■ Aim of the task: In the records below, print each line exactly and leave every image out.

Stored items
Content starts

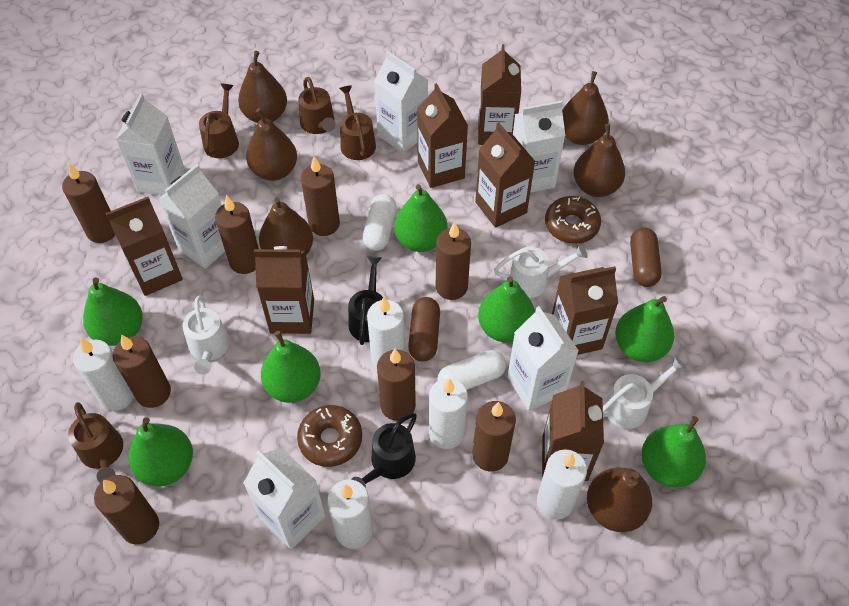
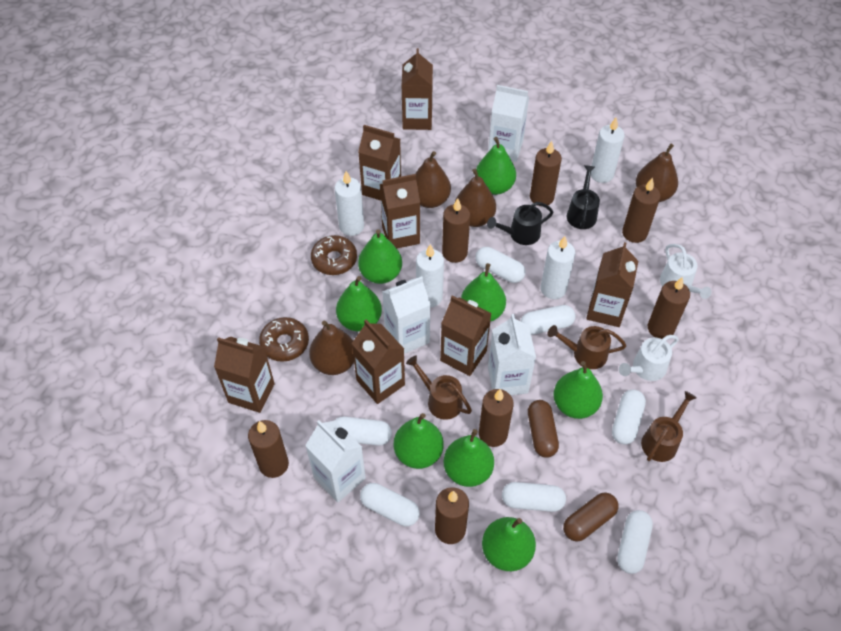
brown candle: 8 -> 7
brown pear: 6 -> 4
brown watering can: 4 -> 3
green pear: 7 -> 8
white candle: 5 -> 4
white capsule: 2 -> 7
white carton: 6 -> 4
white watering can: 3 -> 2

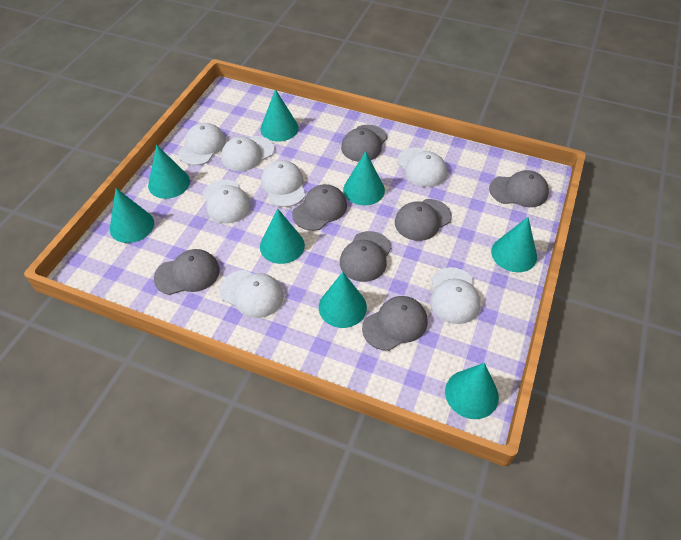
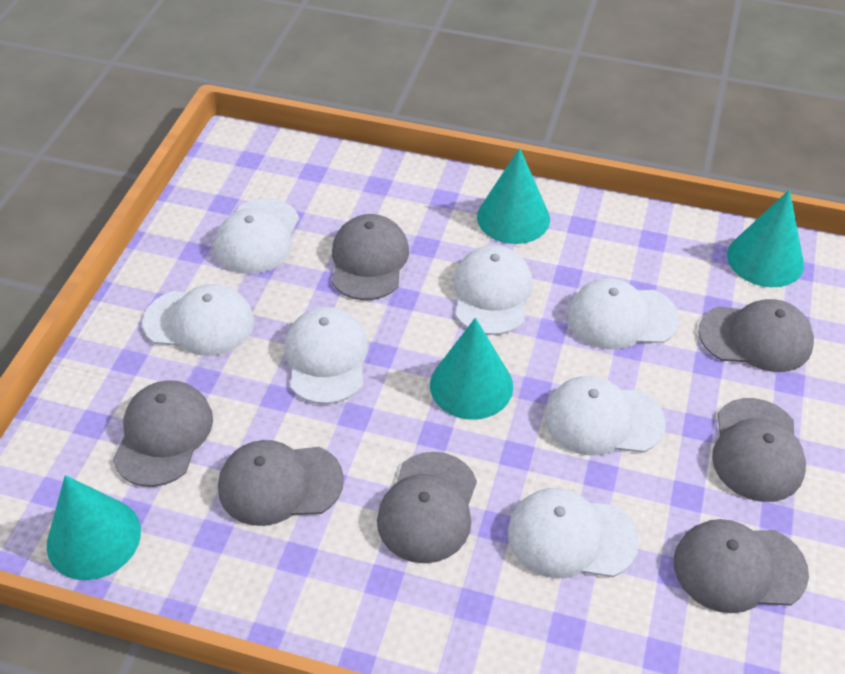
turquoise cone: 8 -> 4

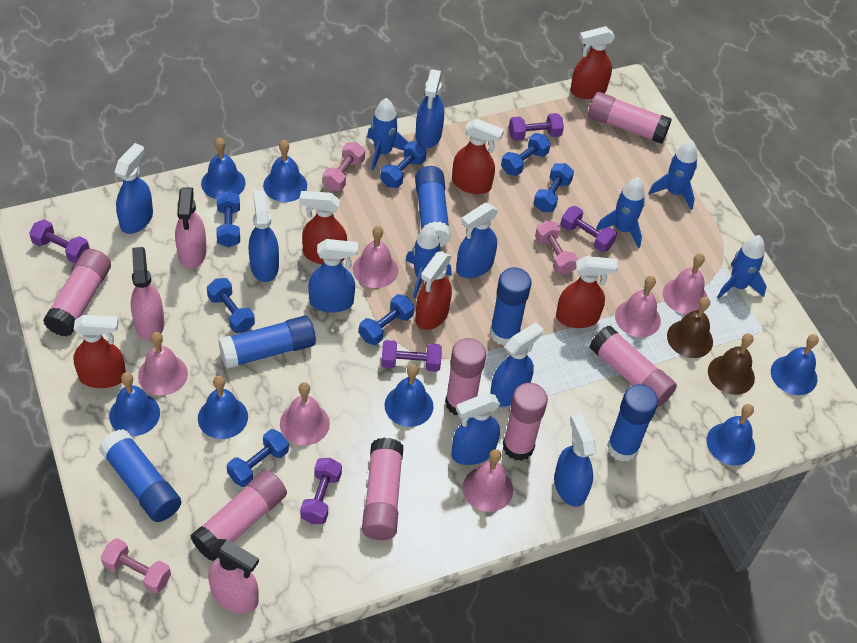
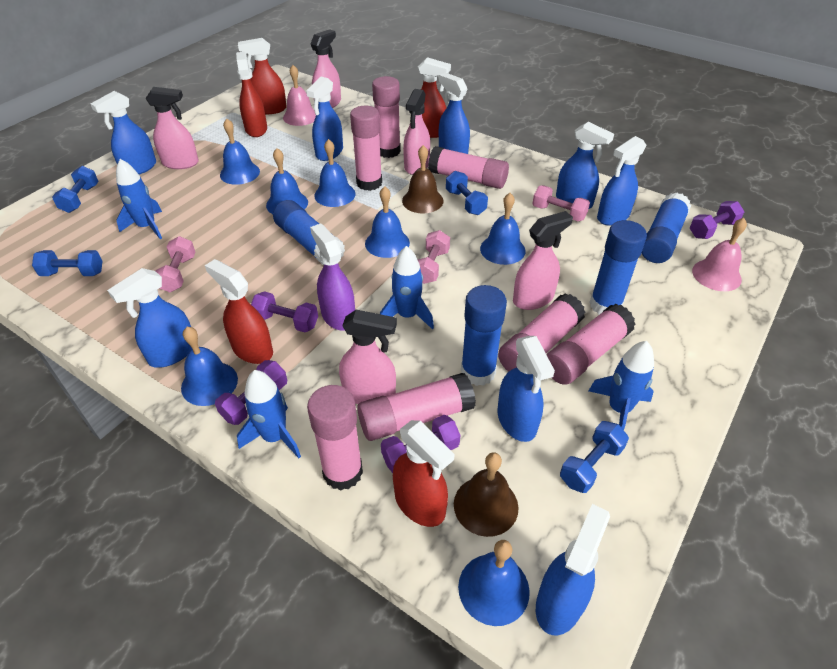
blue dumbbell: 7 -> 4
blue glue stick: 5 -> 4
blue rocket: 5 -> 4
pink bell: 6 -> 2
pink spray bottle: 3 -> 5
purple dumbbell: 5 -> 4
purple spray bottle: 0 -> 1
red spray bottle: 6 -> 5

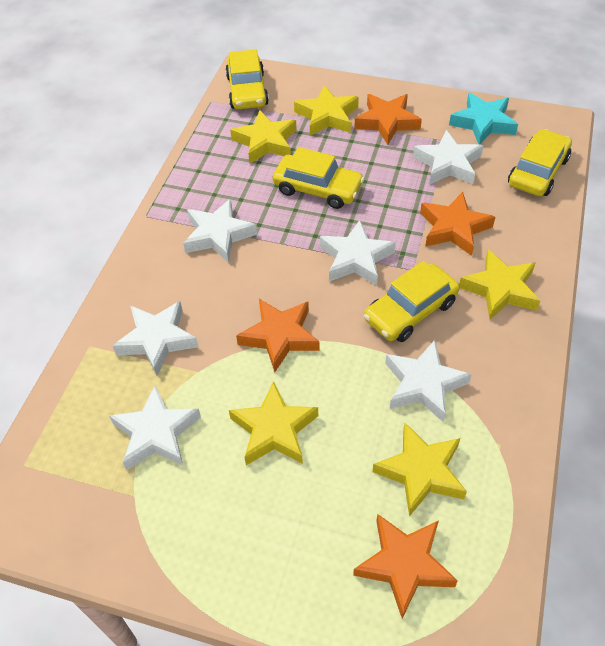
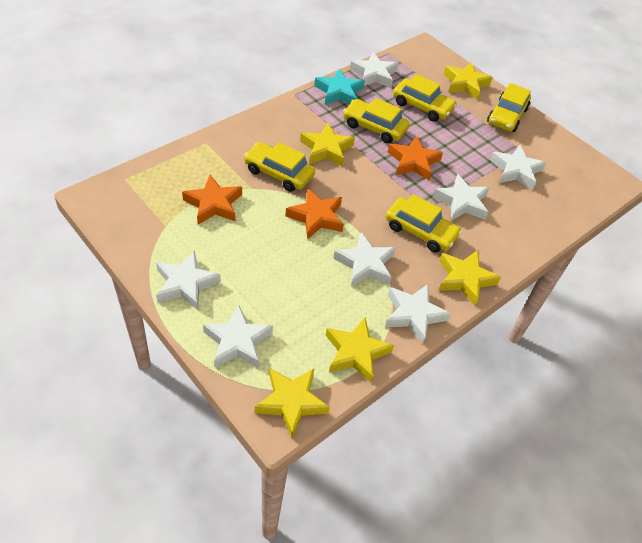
orange star: 4 -> 3
white star: 6 -> 7
yellow car: 4 -> 5

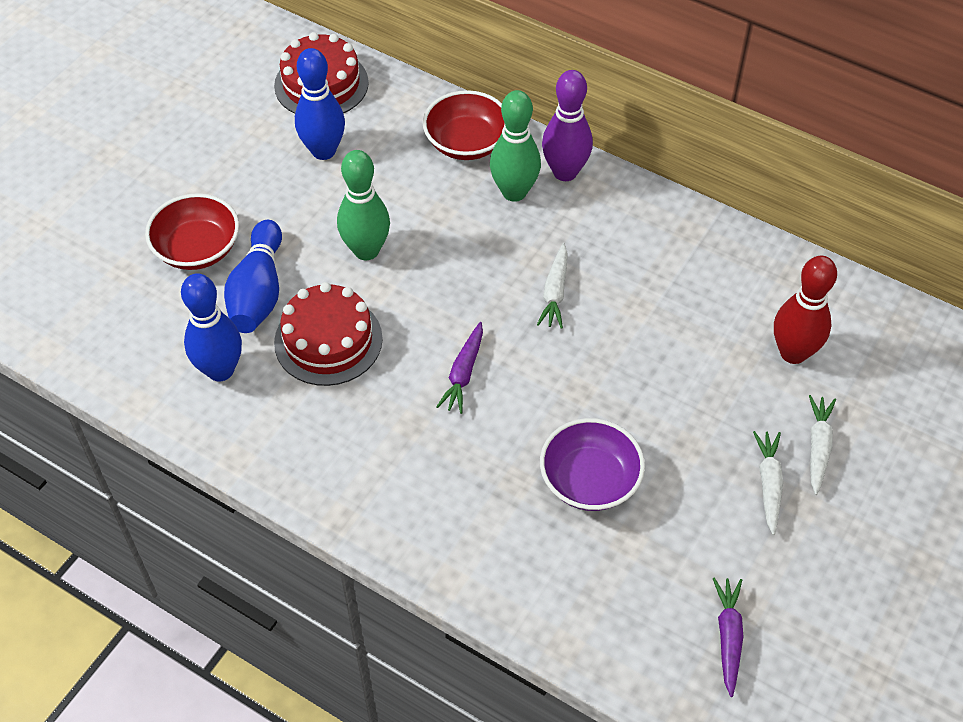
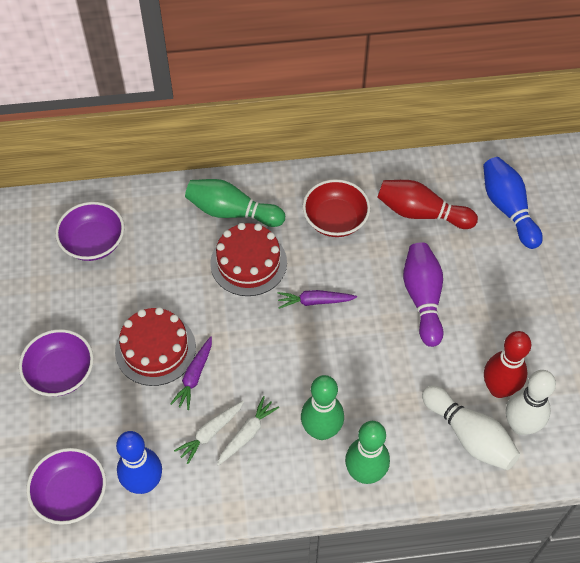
blue bowling pin: 3 -> 2
green bowling pin: 2 -> 3
purple bowl: 1 -> 3
red bowl: 2 -> 1
red bowling pin: 1 -> 2
white bowling pin: 0 -> 2
white carrot: 3 -> 2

Content ends

■ Result:
brown candle: 8 -> 7
brown pear: 6 -> 4
brown watering can: 4 -> 3
green pear: 7 -> 8
white candle: 5 -> 4
white capsule: 2 -> 7
white carton: 6 -> 4
white watering can: 3 -> 2

turquoise cone: 8 -> 4

blue dumbbell: 7 -> 4
blue glue stick: 5 -> 4
blue rocket: 5 -> 4
pink bell: 6 -> 2
pink spray bottle: 3 -> 5
purple dumbbell: 5 -> 4
purple spray bottle: 0 -> 1
red spray bottle: 6 -> 5

orange star: 4 -> 3
white star: 6 -> 7
yellow car: 4 -> 5

blue bowling pin: 3 -> 2
green bowling pin: 2 -> 3
purple bowl: 1 -> 3
red bowl: 2 -> 1
red bowling pin: 1 -> 2
white bowling pin: 0 -> 2
white carrot: 3 -> 2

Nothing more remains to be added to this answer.